[Your task] Check every line of the data and copy the ones where "grey" appears.

[Coordinate-based object records]
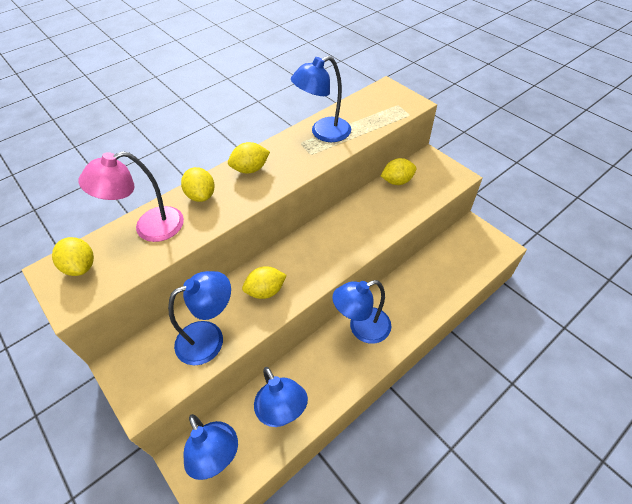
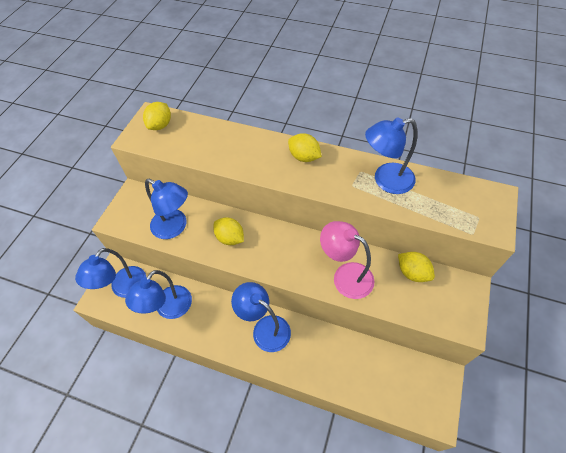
camera: 60 degrees right, 5 degrees up
(149, 228) = (210, 136): pink lamp -> pink lamp (345, 276)
(201, 195) = (257, 145): yellow lemon -> none
(323, 133) = (385, 180): blue lamp -> blue lamp turned 45 degrees counterclockwise

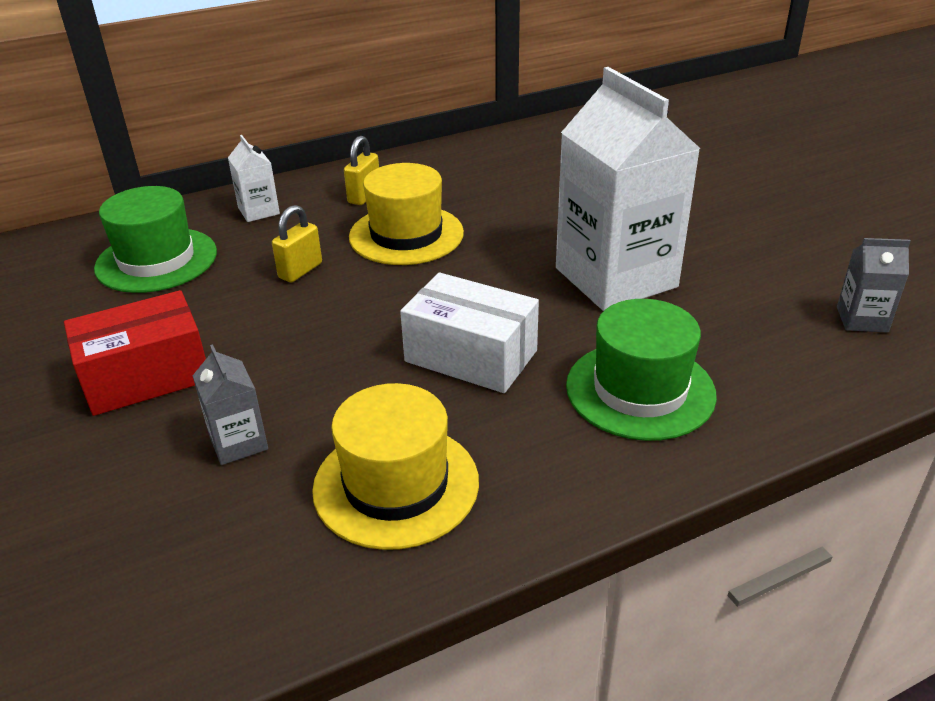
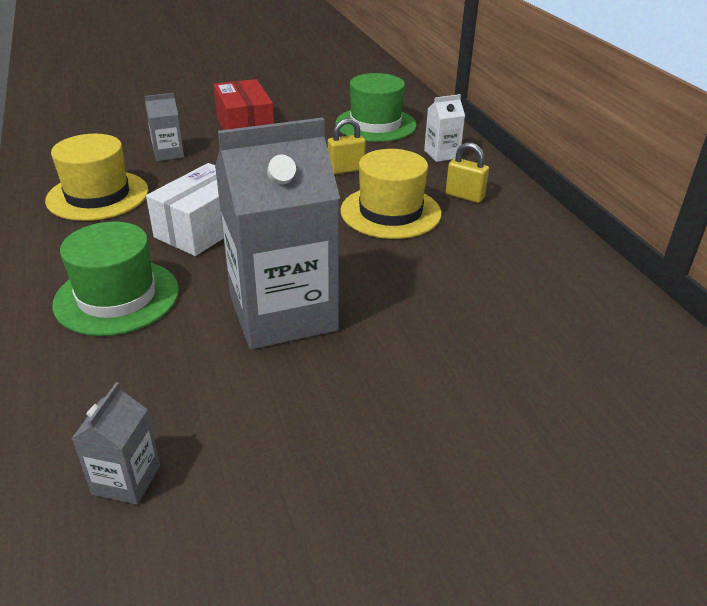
camera: 95 degrees right, 0 degrees up
(300, 271) = (346, 169): yellow padlock -> yellow padlock turned 60 degrees counterclockwise
(615, 277) = (283, 313): white carton -> grey carton

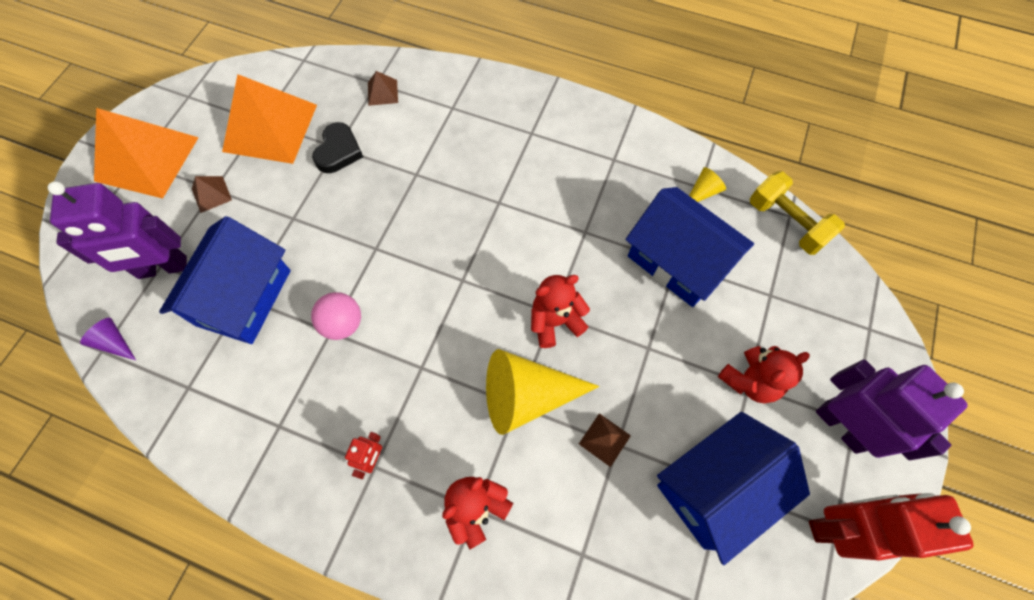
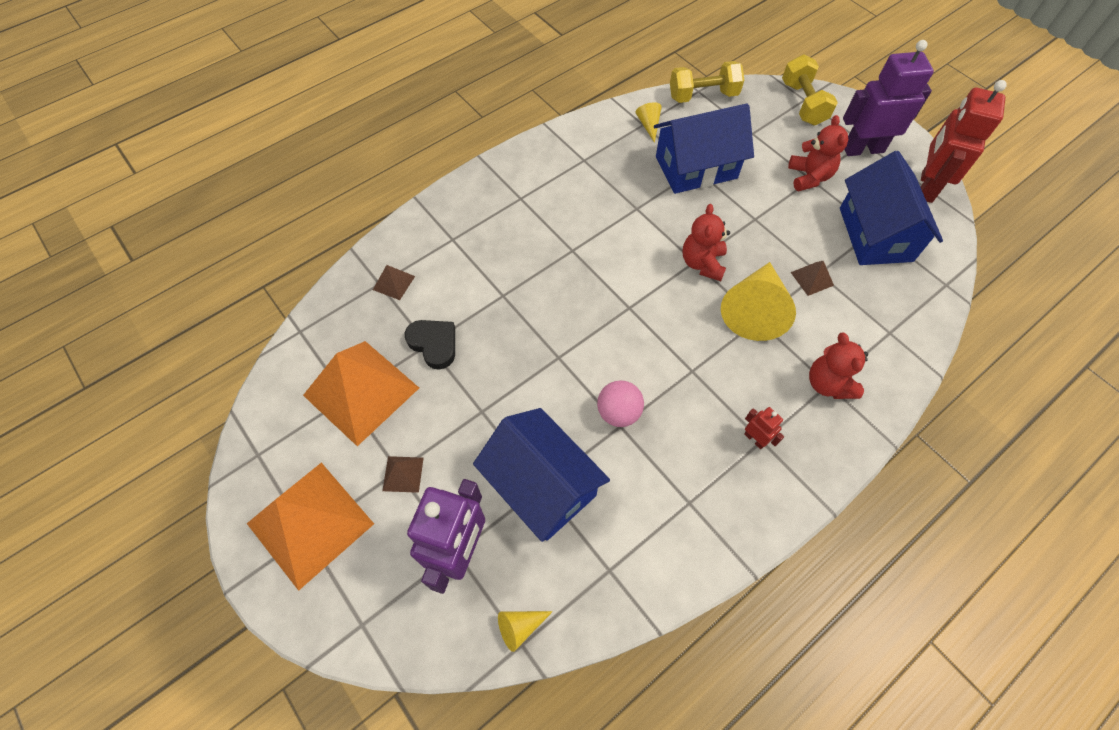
camera: 60 degrees left, 5 degrees down
(115, 342) = (520, 627): purple cone -> yellow cone
(860, 330) = (803, 103): none -> yellow dumbbell

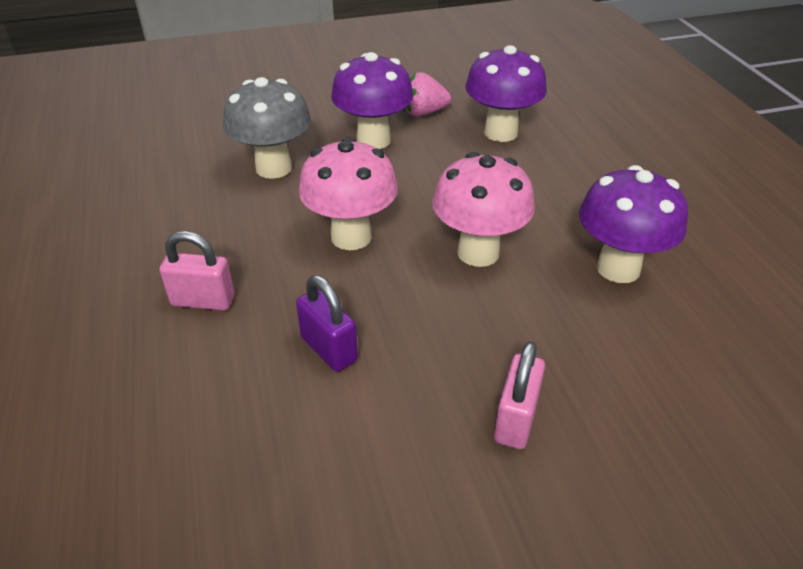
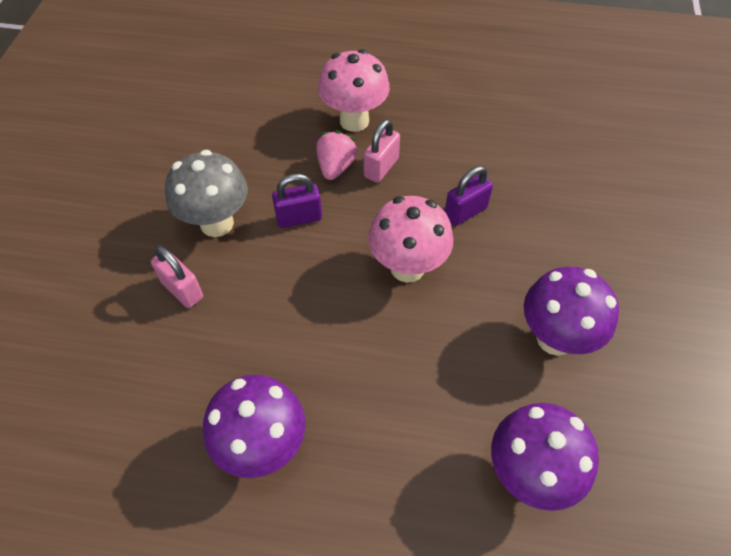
camera: 115 degrees right, 15 degrees up
(250, 217) = (465, 212): none -> purple padlock
(274, 168) = (532, 244): grey mushroom -> grey mushroom (217, 223)
(423, 113) = (601, 411): pink strawberry -> pink strawberry (336, 167)
(478, 252) = (342, 347): pink mushroom -> pink mushroom (354, 121)

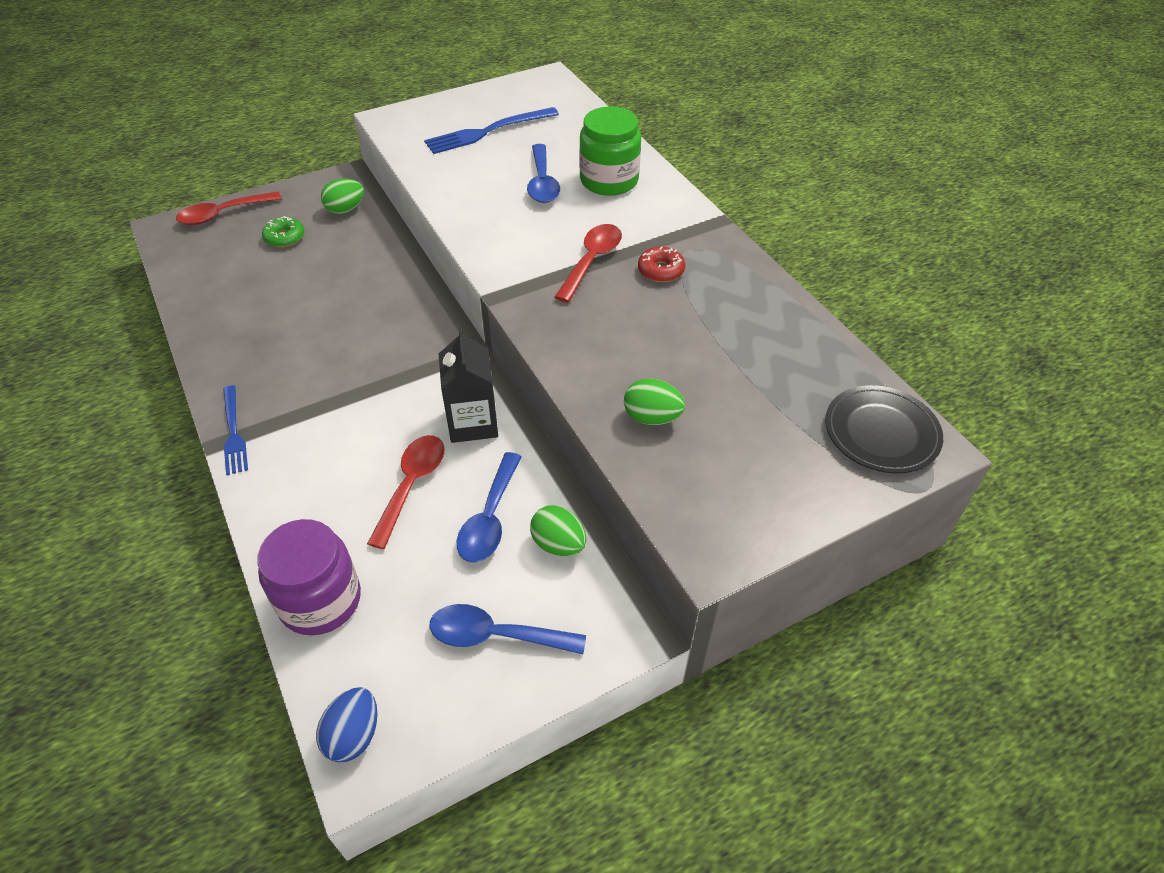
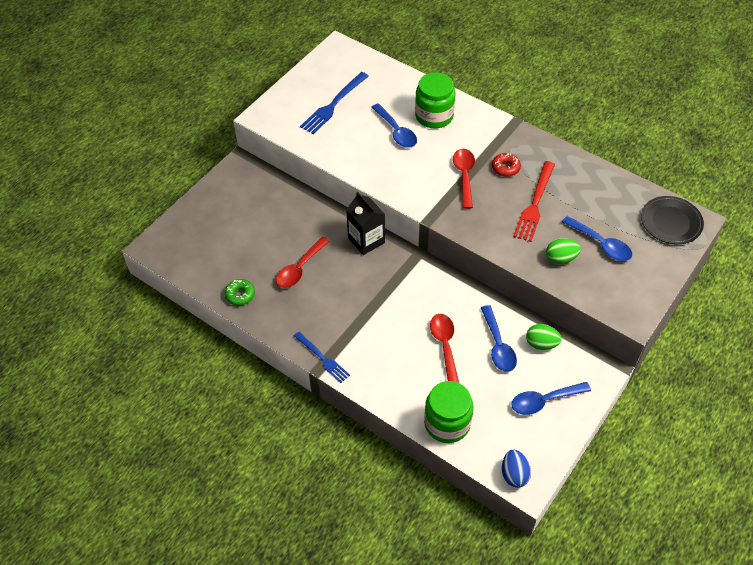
camera: 25 degrees left, 5 degrees up
(223, 214) = (182, 222): red spoon -> red spoon (300, 268)
(285, 237) = (239, 224): green donut -> green donut (240, 295)
(320, 600) = (447, 423): purple jar -> green jar
(345, 209) = (261, 189): green egg -> none
(473, 422) = (449, 297): black carton -> black carton (366, 240)
(668, 330) = (534, 204): none -> red fork
(735, 421) = (601, 244): none -> blue spoon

[Exercise result]
(615, 277) = (283, 313): white carton -> grey carton
(274, 168) = (532, 244): grey mushroom -> grey mushroom (217, 223)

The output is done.